Stored data:

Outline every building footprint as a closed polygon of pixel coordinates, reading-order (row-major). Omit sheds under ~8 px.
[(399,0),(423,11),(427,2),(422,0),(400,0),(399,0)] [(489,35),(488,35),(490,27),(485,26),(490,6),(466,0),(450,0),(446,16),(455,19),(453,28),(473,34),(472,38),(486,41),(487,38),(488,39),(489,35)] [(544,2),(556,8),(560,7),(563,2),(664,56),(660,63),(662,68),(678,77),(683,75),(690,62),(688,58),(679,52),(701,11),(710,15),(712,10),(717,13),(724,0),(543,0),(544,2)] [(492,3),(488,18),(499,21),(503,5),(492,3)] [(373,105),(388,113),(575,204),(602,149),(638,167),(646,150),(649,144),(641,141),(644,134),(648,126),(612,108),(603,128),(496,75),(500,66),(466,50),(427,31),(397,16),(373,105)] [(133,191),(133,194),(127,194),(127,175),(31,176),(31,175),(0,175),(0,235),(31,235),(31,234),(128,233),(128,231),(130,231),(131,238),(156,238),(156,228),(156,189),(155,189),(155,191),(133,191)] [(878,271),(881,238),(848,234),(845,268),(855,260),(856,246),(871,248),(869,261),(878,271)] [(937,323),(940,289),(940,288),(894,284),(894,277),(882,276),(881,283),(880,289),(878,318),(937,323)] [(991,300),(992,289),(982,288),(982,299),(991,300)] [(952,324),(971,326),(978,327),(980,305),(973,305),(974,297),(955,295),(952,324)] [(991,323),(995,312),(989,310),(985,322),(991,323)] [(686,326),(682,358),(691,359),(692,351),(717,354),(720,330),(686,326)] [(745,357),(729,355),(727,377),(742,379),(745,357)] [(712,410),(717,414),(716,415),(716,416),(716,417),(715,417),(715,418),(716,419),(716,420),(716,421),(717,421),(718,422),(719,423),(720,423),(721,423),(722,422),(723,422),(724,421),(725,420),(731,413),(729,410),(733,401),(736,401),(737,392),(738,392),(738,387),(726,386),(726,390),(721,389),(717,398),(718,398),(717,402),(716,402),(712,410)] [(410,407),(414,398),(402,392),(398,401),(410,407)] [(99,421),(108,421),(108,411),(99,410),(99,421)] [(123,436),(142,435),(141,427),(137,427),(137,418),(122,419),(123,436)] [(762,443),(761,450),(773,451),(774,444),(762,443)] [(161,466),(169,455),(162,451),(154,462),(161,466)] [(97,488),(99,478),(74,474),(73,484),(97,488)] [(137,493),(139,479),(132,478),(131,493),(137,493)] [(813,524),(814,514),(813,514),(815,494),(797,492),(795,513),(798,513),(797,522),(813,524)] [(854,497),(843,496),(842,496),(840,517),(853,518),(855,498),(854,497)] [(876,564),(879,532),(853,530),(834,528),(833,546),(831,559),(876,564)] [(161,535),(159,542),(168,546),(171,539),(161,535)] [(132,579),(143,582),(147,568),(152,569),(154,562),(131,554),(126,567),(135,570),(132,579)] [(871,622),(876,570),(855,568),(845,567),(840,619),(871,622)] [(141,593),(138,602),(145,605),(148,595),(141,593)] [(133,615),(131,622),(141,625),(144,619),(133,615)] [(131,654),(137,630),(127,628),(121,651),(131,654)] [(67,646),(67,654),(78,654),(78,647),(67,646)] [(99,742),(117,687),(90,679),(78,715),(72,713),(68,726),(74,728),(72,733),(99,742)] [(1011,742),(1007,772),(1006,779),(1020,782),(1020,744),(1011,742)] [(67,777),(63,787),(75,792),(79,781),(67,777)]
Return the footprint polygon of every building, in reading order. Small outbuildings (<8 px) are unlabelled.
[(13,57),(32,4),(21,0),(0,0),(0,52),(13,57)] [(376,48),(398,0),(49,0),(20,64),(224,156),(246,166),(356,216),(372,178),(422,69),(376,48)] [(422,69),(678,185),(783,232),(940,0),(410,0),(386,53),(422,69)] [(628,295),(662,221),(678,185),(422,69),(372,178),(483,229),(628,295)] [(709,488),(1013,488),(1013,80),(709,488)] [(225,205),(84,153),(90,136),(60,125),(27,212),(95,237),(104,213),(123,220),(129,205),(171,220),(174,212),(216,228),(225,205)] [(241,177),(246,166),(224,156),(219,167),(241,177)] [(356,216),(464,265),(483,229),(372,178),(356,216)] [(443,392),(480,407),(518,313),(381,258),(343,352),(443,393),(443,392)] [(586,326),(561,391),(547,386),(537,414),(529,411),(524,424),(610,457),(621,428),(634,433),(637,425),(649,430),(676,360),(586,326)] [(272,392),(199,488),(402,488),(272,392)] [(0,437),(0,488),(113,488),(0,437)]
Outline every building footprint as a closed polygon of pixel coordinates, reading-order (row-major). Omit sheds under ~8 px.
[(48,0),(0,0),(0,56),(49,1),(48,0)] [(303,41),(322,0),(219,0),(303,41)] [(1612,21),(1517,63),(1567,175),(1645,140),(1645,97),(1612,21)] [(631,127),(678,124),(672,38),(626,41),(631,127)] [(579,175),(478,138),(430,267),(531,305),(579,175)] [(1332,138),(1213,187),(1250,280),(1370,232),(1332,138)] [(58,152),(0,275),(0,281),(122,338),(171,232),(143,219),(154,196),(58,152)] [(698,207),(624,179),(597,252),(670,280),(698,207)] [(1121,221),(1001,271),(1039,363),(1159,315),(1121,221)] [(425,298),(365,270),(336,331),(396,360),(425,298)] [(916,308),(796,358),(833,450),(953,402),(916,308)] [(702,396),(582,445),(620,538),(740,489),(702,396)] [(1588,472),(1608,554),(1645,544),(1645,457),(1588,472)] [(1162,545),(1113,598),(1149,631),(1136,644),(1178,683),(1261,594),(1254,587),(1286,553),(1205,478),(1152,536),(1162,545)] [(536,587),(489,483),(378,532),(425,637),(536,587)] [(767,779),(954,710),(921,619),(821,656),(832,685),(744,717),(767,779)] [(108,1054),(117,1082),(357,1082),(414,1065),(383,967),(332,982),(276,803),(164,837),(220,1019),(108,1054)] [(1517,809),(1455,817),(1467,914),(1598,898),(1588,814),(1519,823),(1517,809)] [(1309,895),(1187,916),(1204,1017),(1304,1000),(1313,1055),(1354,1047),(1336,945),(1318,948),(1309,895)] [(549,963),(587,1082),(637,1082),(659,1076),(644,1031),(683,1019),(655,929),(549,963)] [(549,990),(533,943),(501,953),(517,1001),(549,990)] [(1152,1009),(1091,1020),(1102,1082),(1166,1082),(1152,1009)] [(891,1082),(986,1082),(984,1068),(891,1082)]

Your objective:
Would you copy the data exactly as shown above?

Answer to this task:
Outline every building footprint as a closed polygon of pixel coordinates, reading-order (row-major). Omit sheds under ~8 px.
[(399,0),(423,11),(427,2),(422,0),(400,0),(399,0)] [(489,35),(488,35),(490,27),(485,26),(490,6),(466,0),(450,0),(446,16),(455,19),(453,28),(473,34),(472,38),(486,41),(487,38),(488,39),(489,35)] [(544,2),(556,8),(560,7),(563,2),(664,56),(660,63),(662,68),(678,77),(683,75),(690,62),(688,58),(679,52),(701,11),(710,15),(712,10),(717,13),(724,0),(543,0),(544,2)] [(492,3),(488,18),(499,21),(503,5),(492,3)] [(373,105),(388,113),(575,204),(602,149),(638,167),(646,150),(649,144),(641,141),(644,134),(648,126),(612,108),(603,128),(496,75),(500,66),(466,50),(427,31),(397,16),(373,105)] [(133,191),(133,194),(127,194),(127,175),(31,176),(31,175),(0,175),(0,235),(31,235),(31,234),(128,233),(128,231),(130,231),(131,238),(156,238),(156,228),(156,189),(155,189),(155,191),(133,191)] [(878,271),(881,238),(848,234),(845,268),(855,260),(856,246),(871,248),(869,261),(878,271)] [(937,323),(940,289),(940,288),(894,284),(894,277),(882,276),(881,283),(880,289),(878,318),(937,323)] [(991,300),(992,289),(982,288),(982,299),(991,300)] [(952,324),(971,326),(978,327),(980,305),(973,305),(974,297),(955,295),(952,324)] [(991,323),(995,312),(989,310),(985,322),(991,323)] [(686,326),(682,358),(691,359),(692,351),(717,354),(720,330),(686,326)] [(745,357),(729,355),(727,377),(742,379),(745,357)] [(712,410),(717,414),(716,415),(716,416),(716,417),(715,417),(715,418),(716,419),(716,420),(716,421),(717,421),(718,422),(719,423),(720,423),(721,423),(722,422),(723,422),(724,421),(725,420),(731,413),(729,410),(733,401),(736,401),(737,392),(738,392),(738,387),(726,386),(726,390),(721,389),(717,398),(718,398),(717,402),(716,402),(712,410)] [(410,407),(414,398),(402,392),(398,401),(410,407)] [(99,421),(108,421),(108,411),(99,410),(99,421)] [(123,436),(142,435),(141,427),(137,427),(137,418),(122,419),(123,436)] [(762,443),(761,450),(773,451),(774,444),(762,443)] [(161,466),(169,455),(162,451),(154,462),(161,466)] [(97,488),(99,478),(74,474),(73,484),(97,488)] [(137,493),(139,479),(132,478),(131,493),(137,493)] [(813,524),(814,514),(813,514),(815,494),(797,492),(795,513),(798,513),(797,522),(813,524)] [(854,497),(843,496),(842,496),(840,517),(853,518),(855,498),(854,497)] [(876,564),(879,532),(853,530),(834,528),(833,546),(831,559),(876,564)] [(161,535),(159,542),(168,546),(171,539),(161,535)] [(132,579),(143,582),(147,568),(152,569),(154,562),(131,554),(126,567),(135,570),(132,579)] [(871,622),(876,570),(855,568),(845,567),(840,619),(871,622)] [(141,593),(138,602),(145,605),(148,595),(141,593)] [(133,615),(131,622),(141,625),(144,619),(133,615)] [(131,654),(137,630),(127,628),(121,651),(131,654)] [(67,646),(67,654),(78,654),(78,647),(67,646)] [(99,742),(117,687),(90,679),(78,715),(72,713),(68,726),(74,728),(72,733),(99,742)] [(1011,742),(1007,772),(1006,779),(1020,782),(1020,744),(1011,742)] [(67,777),(63,787),(75,792),(79,781),(67,777)]
Return the footprint polygon of every building, in reading order. Small outbuildings (<8 px) are unlabelled.
[(13,57),(32,4),(21,0),(0,0),(0,52),(13,57)] [(376,48),(398,0),(49,0),(20,64),(224,156),(246,166),(356,216),(372,178),(422,69),(376,48)] [(422,69),(678,185),(783,232),(940,0),(410,0),(386,53),(422,69)] [(628,295),(662,221),(678,185),(422,69),(372,178),(483,229),(628,295)] [(709,488),(1013,488),(1013,80),(709,488)] [(225,205),(84,153),(90,136),(60,125),(27,212),(95,237),(104,213),(123,220),(129,205),(171,220),(174,212),(216,228),(225,205)] [(241,177),(246,166),(224,156),(219,167),(241,177)] [(356,216),(464,265),(483,229),(372,178),(356,216)] [(443,392),(480,407),(518,313),(381,258),(343,352),(443,393),(443,392)] [(586,326),(561,391),(547,386),(537,414),(529,411),(524,424),(610,457),(621,428),(634,433),(637,425),(649,430),(676,360),(586,326)] [(272,392),(199,488),(402,488),(272,392)] [(0,437),(0,488),(113,488),(0,437)]
Outline every building footprint as a closed polygon of pixel coordinates, reading-order (row-major). Omit sheds under ~8 px.
[(48,0),(0,0),(0,56),(49,1),(48,0)] [(303,41),(322,0),(219,0),(303,41)] [(1612,21),(1517,63),(1567,175),(1645,140),(1645,97),(1612,21)] [(631,127),(678,124),(672,38),(626,41),(631,127)] [(579,175),(478,138),(430,267),(531,305),(579,175)] [(1332,138),(1213,187),(1250,280),(1370,232),(1332,138)] [(58,152),(0,275),(0,281),(122,338),(171,232),(143,219),(154,196),(58,152)] [(698,207),(624,179),(597,252),(670,280),(698,207)] [(1121,221),(1001,271),(1039,363),(1159,315),(1121,221)] [(425,298),(365,270),(336,331),(396,360),(425,298)] [(916,308),(796,358),(833,450),(953,402),(916,308)] [(702,396),(582,445),(620,538),(740,489),(702,396)] [(1588,472),(1608,554),(1645,544),(1645,457),(1588,472)] [(1162,545),(1113,598),(1149,631),(1136,644),(1178,683),(1261,594),(1254,587),(1286,553),(1205,478),(1152,536),(1162,545)] [(536,587),(489,483),(378,532),(425,637),(536,587)] [(767,779),(954,710),(921,619),(821,656),(832,685),(744,717),(767,779)] [(108,1054),(117,1082),(357,1082),(414,1065),(383,967),(332,982),(276,803),(164,837),(220,1019),(108,1054)] [(1517,809),(1455,817),(1467,914),(1598,898),(1588,814),(1519,823),(1517,809)] [(1309,895),(1187,916),(1204,1017),(1304,1000),(1313,1055),(1354,1047),(1336,945),(1318,948),(1309,895)] [(549,963),(587,1082),(637,1082),(659,1076),(644,1031),(683,1019),(655,929),(549,963)] [(549,990),(533,943),(501,953),(517,1001),(549,990)] [(1152,1009),(1091,1020),(1102,1082),(1166,1082),(1152,1009)] [(891,1082),(986,1082),(984,1068),(891,1082)]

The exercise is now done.